*Aim of the exercise:*
Work out how many lines of the data hold the string "moved", and reply with that number alone.
Exercise materials Start Marker
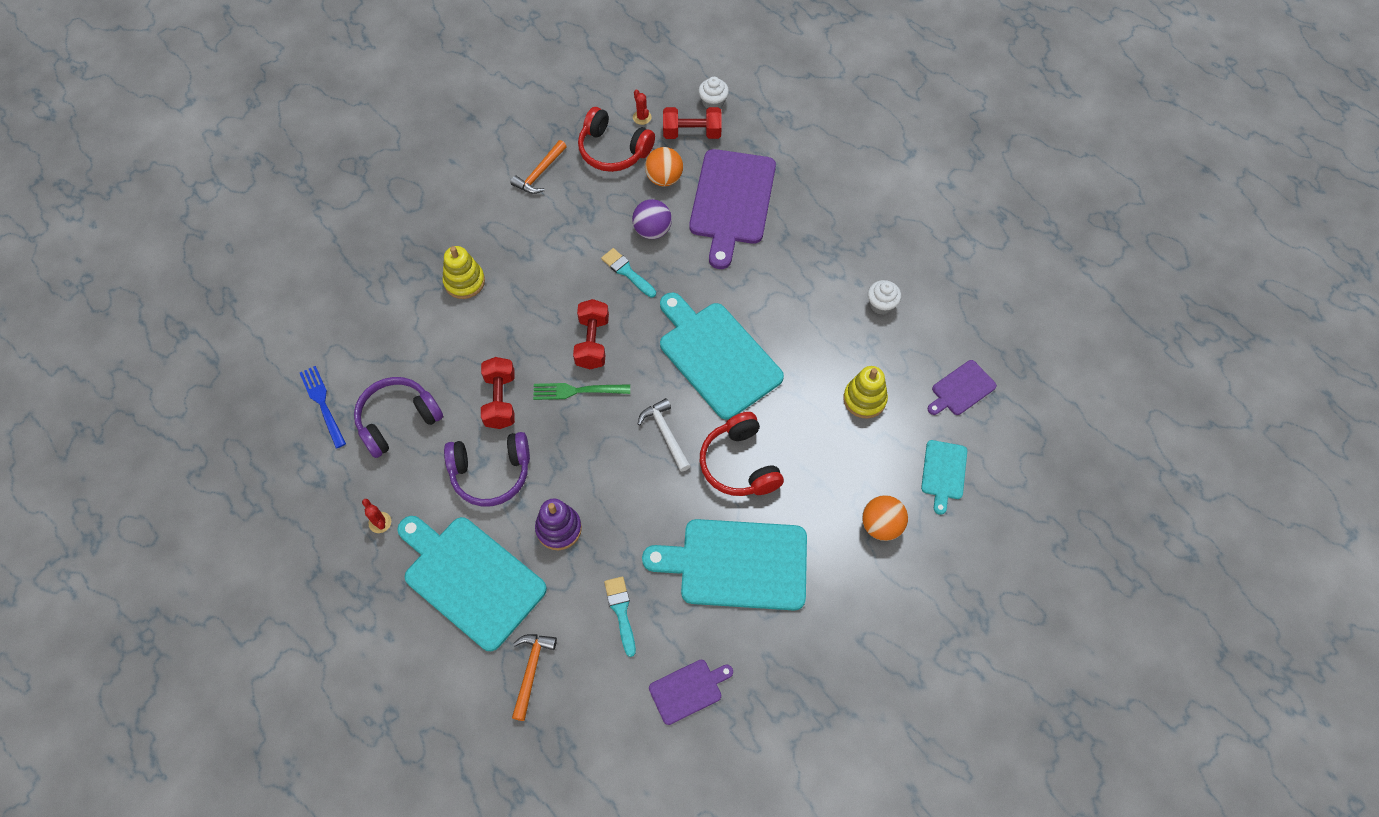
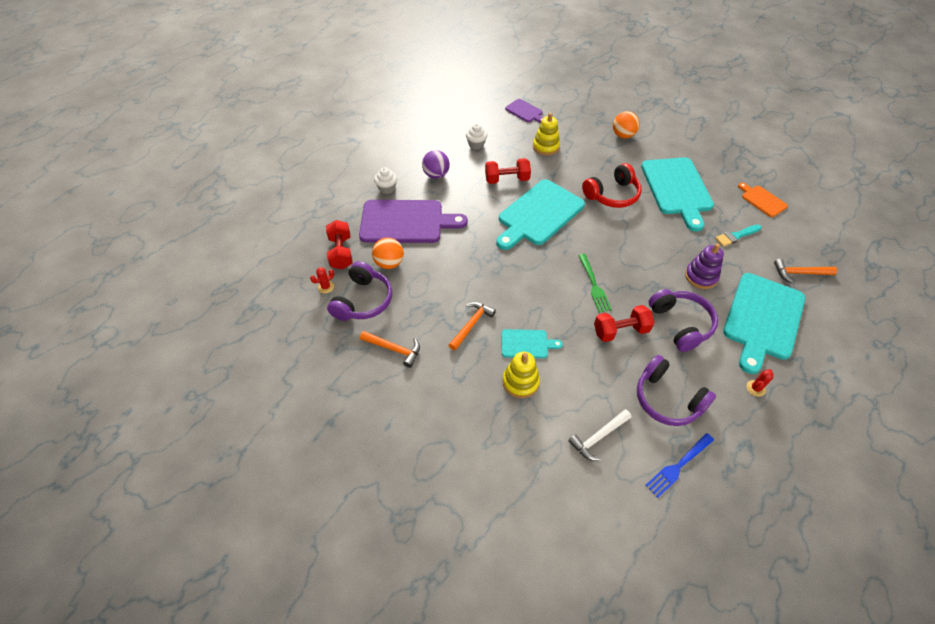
camera: 100 degrees left, 10 degrees down
red dumbbell [573,299,609,369] -> red dumbbell moved to [485,158,531,184]
red headphones [578,107,655,172] -> purple headphones [327,261,392,321]
turquoise brush [601,248,656,298] -> none
purple ball [632,199,672,239] -> purple ball moved to [422,150,450,179]
white hammer [638,398,691,472] -> white hammer moved to [568,409,632,461]
purple cutting board [649,660,733,725] -> orange cutting board [738,182,788,217]
white cupcake [698,77,729,109] -> white cupcake moved to [374,167,397,194]
turquoise cutting board [921,440,967,515] -> turquoise cutting board moved to [501,329,563,358]
none -> orange hammer [449,302,496,351]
Exercise materials End Marker
*Response below:*
5